= Exercise =
Both the line with "green square: (64, 97) -> (41, 54), moved" and the line with "blue rectangle: (127, 126)" in the records below must appear in the output, along with every line between them, exactly and with nothing added.

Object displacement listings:
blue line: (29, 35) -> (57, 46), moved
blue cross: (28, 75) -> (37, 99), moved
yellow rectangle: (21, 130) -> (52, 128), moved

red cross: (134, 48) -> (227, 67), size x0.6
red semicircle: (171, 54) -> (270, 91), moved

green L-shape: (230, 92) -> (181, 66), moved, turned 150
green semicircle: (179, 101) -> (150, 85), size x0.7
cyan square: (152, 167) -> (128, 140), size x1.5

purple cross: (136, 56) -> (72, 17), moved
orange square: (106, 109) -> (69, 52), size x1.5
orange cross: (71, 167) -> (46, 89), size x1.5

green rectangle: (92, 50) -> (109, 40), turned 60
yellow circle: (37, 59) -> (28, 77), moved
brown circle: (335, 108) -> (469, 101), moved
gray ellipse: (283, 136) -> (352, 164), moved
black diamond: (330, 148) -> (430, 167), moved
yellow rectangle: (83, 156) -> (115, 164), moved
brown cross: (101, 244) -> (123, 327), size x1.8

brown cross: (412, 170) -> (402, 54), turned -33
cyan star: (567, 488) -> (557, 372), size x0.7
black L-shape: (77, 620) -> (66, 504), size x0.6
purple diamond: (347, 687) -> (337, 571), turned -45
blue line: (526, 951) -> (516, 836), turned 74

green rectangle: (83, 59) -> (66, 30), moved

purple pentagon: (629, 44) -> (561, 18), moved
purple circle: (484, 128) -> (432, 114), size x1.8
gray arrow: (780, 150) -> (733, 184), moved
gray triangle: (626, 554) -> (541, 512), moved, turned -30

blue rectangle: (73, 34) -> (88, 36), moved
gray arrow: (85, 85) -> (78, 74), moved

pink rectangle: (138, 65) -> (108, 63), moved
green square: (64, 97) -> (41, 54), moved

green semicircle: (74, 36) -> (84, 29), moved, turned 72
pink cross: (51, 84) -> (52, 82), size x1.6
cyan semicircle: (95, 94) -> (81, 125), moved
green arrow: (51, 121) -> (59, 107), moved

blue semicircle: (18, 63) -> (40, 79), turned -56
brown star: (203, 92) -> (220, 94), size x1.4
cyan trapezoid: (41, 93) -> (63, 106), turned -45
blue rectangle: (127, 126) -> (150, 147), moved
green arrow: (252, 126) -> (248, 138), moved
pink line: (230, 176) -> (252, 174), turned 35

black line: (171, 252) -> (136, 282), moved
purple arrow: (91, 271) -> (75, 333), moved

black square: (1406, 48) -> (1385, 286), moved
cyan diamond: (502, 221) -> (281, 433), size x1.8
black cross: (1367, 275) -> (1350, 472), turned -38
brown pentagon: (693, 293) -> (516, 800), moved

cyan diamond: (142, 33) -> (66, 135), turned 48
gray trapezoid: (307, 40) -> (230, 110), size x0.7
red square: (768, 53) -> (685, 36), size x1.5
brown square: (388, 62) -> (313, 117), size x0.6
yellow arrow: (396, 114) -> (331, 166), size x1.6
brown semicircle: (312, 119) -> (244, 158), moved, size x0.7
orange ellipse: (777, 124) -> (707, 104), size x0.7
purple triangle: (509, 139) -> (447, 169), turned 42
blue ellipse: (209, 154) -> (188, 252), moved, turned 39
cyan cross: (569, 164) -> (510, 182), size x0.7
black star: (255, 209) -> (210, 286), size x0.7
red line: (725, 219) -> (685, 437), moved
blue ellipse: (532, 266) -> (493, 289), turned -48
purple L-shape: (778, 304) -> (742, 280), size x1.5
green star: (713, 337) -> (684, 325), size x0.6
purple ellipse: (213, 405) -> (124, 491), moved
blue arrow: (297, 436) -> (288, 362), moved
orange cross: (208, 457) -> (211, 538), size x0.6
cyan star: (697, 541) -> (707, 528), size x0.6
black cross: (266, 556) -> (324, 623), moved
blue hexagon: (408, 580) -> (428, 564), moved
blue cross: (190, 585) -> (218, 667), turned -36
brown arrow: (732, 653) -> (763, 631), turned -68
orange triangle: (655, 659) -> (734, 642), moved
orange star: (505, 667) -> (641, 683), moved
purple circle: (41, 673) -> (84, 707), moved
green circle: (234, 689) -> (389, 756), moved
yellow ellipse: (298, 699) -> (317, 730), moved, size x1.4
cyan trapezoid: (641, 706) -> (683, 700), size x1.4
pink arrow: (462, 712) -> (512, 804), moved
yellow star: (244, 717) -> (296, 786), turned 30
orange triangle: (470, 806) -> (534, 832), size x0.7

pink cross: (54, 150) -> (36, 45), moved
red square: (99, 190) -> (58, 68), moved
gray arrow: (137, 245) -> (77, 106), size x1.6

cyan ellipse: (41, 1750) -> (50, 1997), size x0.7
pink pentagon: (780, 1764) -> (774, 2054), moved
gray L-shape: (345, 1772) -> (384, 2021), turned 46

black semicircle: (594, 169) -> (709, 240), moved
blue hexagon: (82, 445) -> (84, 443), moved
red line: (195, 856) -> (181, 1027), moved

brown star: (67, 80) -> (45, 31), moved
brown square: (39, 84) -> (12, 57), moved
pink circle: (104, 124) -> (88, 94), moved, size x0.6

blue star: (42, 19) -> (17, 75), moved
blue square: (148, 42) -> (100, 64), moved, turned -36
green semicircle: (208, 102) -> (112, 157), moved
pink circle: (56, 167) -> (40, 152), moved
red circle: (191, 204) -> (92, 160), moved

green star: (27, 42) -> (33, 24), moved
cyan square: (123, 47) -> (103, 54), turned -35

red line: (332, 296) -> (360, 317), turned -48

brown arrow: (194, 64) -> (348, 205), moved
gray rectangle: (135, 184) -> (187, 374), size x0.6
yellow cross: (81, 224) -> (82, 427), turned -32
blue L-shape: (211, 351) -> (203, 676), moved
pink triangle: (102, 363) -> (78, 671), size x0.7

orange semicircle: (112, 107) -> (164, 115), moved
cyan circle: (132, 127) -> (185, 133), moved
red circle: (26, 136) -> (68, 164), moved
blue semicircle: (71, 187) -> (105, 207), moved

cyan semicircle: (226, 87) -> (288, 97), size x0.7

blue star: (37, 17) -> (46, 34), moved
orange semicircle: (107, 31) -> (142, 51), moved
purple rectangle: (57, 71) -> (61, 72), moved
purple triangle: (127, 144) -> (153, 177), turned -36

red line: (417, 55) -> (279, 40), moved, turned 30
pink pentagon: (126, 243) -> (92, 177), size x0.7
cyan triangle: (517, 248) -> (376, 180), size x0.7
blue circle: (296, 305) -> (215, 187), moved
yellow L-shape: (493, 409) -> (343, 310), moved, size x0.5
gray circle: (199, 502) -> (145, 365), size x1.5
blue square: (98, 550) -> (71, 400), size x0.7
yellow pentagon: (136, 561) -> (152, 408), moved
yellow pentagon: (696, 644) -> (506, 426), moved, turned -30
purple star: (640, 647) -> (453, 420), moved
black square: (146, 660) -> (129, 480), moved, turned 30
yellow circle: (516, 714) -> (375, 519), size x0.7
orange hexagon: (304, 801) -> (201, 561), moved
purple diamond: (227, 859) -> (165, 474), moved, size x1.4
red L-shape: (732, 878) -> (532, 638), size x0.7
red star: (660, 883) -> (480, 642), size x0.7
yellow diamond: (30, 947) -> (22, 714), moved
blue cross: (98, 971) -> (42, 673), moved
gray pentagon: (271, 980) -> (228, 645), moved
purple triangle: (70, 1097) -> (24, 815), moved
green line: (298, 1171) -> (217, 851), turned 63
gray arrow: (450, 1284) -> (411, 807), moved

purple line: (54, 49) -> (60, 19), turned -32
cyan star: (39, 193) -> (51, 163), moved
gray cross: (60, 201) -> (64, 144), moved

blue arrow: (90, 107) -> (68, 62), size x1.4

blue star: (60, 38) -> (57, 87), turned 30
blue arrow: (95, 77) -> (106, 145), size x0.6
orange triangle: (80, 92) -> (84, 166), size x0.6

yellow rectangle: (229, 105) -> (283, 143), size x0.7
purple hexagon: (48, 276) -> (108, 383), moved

= Output of the task =
green square: (64, 97) -> (41, 54), moved

green semicircle: (74, 36) -> (84, 29), moved, turned 72
pink cross: (51, 84) -> (52, 82), size x1.6
cyan semicircle: (95, 94) -> (81, 125), moved
green arrow: (51, 121) -> (59, 107), moved

blue semicircle: (18, 63) -> (40, 79), turned -56
brown star: (203, 92) -> (220, 94), size x1.4
cyan trapezoid: (41, 93) -> (63, 106), turned -45
blue rectangle: (127, 126) -> (150, 147), moved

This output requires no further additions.